* _REQUIREMENT_:
An exact reproduction of the data below is expected, free of images.

* _RECORDS FOR PROCESSING_:
**********

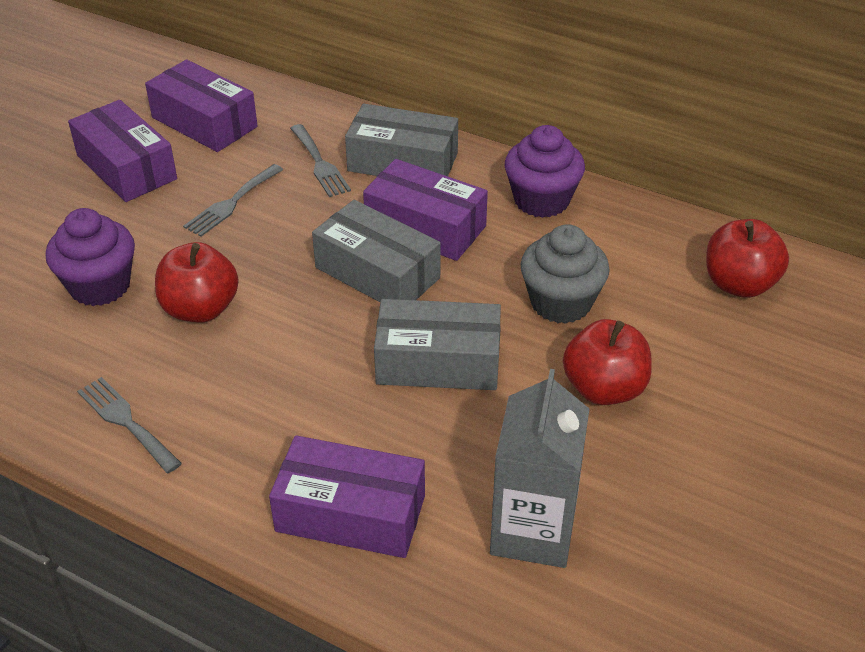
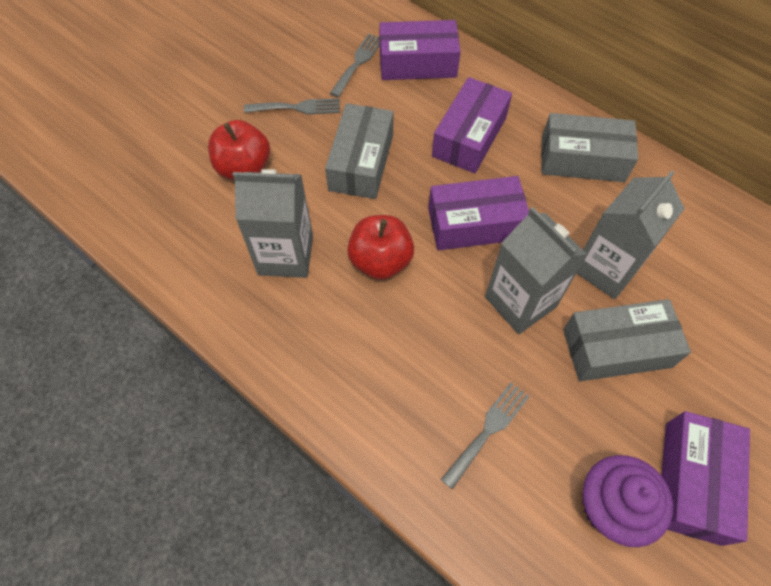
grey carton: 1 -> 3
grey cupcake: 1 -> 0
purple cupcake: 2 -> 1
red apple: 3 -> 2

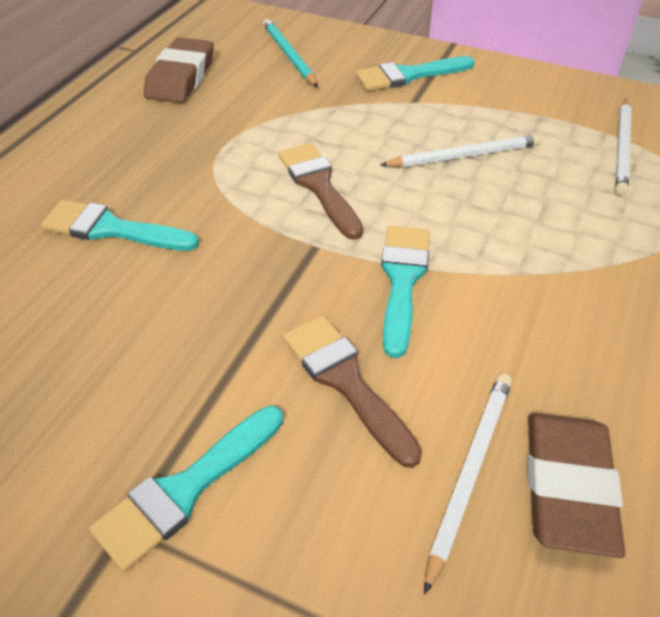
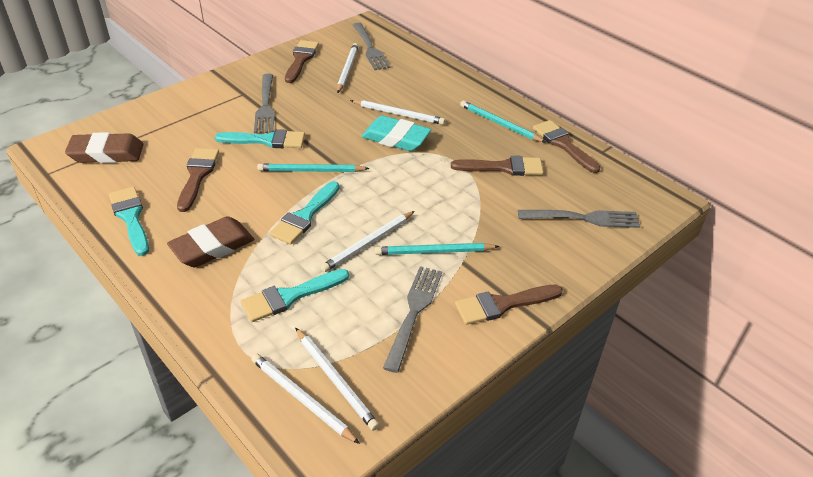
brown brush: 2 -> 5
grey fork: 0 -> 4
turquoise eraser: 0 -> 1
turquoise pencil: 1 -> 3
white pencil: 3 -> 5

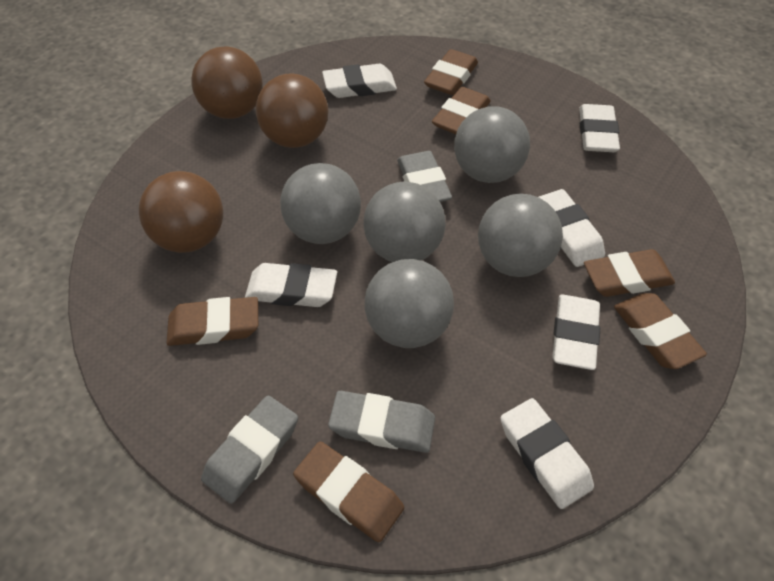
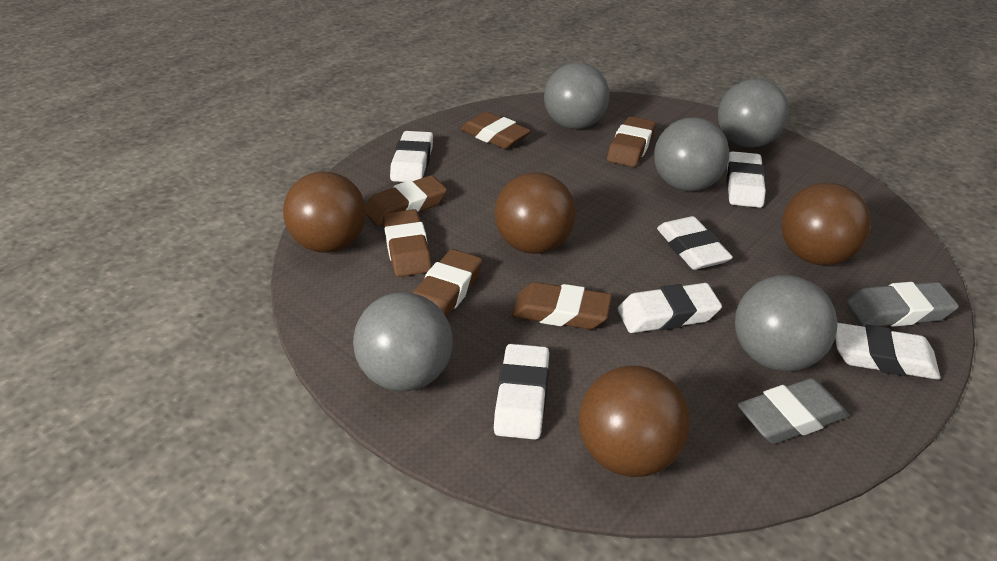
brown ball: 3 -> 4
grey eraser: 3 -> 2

**********

* _YOUR RESPONSE_:
grey carton: 1 -> 3
grey cupcake: 1 -> 0
purple cupcake: 2 -> 1
red apple: 3 -> 2

brown brush: 2 -> 5
grey fork: 0 -> 4
turquoise eraser: 0 -> 1
turquoise pencil: 1 -> 3
white pencil: 3 -> 5

brown ball: 3 -> 4
grey eraser: 3 -> 2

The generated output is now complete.